AIM OF THE TASK
Repeat word for word the part of the items that opens with the line containing "reference [692, 696]" and closes with the line containing "hopper (202, 1917)", both of those lines included.

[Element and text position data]
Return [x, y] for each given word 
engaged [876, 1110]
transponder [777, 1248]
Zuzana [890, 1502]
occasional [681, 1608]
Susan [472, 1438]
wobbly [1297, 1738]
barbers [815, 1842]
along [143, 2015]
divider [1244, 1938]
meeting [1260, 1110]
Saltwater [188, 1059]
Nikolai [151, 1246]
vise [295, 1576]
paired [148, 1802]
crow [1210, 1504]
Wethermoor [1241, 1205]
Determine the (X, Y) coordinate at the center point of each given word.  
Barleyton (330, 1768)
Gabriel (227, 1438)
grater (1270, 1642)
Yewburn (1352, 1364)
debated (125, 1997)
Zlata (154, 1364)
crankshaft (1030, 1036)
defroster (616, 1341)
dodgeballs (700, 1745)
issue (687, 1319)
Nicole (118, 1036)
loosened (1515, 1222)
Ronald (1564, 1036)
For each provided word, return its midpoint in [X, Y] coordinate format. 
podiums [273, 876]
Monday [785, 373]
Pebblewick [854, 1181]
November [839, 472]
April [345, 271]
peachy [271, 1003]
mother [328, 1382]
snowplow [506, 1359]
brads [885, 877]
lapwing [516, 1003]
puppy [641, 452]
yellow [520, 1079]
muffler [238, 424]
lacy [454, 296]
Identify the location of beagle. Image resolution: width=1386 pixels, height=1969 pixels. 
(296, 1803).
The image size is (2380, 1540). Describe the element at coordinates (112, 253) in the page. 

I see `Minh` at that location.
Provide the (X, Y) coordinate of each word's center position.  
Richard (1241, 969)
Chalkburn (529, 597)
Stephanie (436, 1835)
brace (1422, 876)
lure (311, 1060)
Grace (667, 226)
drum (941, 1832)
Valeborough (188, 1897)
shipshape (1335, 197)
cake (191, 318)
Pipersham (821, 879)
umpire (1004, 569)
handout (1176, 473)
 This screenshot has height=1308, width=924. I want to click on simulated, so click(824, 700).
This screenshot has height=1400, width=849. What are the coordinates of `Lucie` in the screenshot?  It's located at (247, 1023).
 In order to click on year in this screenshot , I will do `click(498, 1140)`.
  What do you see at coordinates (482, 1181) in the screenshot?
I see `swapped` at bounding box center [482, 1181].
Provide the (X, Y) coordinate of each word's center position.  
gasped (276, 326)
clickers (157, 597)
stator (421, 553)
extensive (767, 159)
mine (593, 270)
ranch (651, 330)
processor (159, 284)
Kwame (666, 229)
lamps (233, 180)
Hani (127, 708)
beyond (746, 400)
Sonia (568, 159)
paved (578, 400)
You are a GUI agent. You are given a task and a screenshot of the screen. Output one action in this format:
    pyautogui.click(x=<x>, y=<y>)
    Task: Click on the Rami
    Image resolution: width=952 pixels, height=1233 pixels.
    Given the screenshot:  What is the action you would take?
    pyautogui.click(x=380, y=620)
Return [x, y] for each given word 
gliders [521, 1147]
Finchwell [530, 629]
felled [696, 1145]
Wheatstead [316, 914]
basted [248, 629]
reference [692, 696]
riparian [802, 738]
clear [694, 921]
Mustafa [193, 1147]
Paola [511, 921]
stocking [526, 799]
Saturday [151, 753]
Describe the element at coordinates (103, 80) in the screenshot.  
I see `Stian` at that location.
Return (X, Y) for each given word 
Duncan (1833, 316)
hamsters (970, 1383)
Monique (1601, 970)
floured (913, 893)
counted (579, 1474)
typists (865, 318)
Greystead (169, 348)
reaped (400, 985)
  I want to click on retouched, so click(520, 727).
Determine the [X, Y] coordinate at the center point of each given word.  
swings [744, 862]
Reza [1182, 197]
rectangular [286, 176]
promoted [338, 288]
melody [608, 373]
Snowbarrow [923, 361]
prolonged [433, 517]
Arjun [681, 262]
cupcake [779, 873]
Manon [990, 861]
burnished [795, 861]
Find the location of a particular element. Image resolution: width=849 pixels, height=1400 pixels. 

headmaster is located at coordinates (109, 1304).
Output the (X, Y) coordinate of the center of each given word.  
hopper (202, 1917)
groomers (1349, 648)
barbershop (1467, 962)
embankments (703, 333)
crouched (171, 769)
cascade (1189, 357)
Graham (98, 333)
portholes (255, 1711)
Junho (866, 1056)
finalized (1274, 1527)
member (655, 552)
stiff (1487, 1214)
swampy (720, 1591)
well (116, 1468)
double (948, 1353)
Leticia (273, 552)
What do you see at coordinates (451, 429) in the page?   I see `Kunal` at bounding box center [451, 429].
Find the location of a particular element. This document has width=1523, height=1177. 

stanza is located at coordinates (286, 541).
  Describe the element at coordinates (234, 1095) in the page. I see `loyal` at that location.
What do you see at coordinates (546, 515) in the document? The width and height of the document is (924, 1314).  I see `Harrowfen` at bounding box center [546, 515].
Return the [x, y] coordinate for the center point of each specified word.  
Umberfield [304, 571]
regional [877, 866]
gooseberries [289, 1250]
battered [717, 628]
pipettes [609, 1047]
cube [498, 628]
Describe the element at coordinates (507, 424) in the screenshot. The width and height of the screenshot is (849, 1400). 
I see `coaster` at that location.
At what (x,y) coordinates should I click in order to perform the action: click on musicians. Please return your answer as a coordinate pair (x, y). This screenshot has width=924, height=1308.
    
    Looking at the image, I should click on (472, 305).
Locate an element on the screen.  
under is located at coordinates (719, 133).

RESULT OF THIS EXERCISE
reference [692, 696]
riparian [802, 738]
clear [694, 921]
Mustafa [193, 1147]
Paola [511, 921]
stocking [526, 799]
Saturday [151, 753]
Describe the element at coordinates (103, 80) in the screenshot.  
I see `Stian` at that location.
Return (X, Y) for each given word 
Duncan (1833, 316)
hamsters (970, 1383)
Monique (1601, 970)
floured (913, 893)
counted (579, 1474)
typists (865, 318)
Greystead (169, 348)
reaped (400, 985)
  I want to click on retouched, so click(520, 727).
Determine the [X, Y] coordinate at the center point of each given word.  
swings [744, 862]
Reza [1182, 197]
rectangular [286, 176]
promoted [338, 288]
melody [608, 373]
Snowbarrow [923, 361]
prolonged [433, 517]
Arjun [681, 262]
cupcake [779, 873]
Manon [990, 861]
burnished [795, 861]
Find the location of a particular element. Image resolution: width=849 pixels, height=1400 pixels. 

headmaster is located at coordinates (109, 1304).
Output the (X, Y) coordinate of the center of each given word.  
hopper (202, 1917)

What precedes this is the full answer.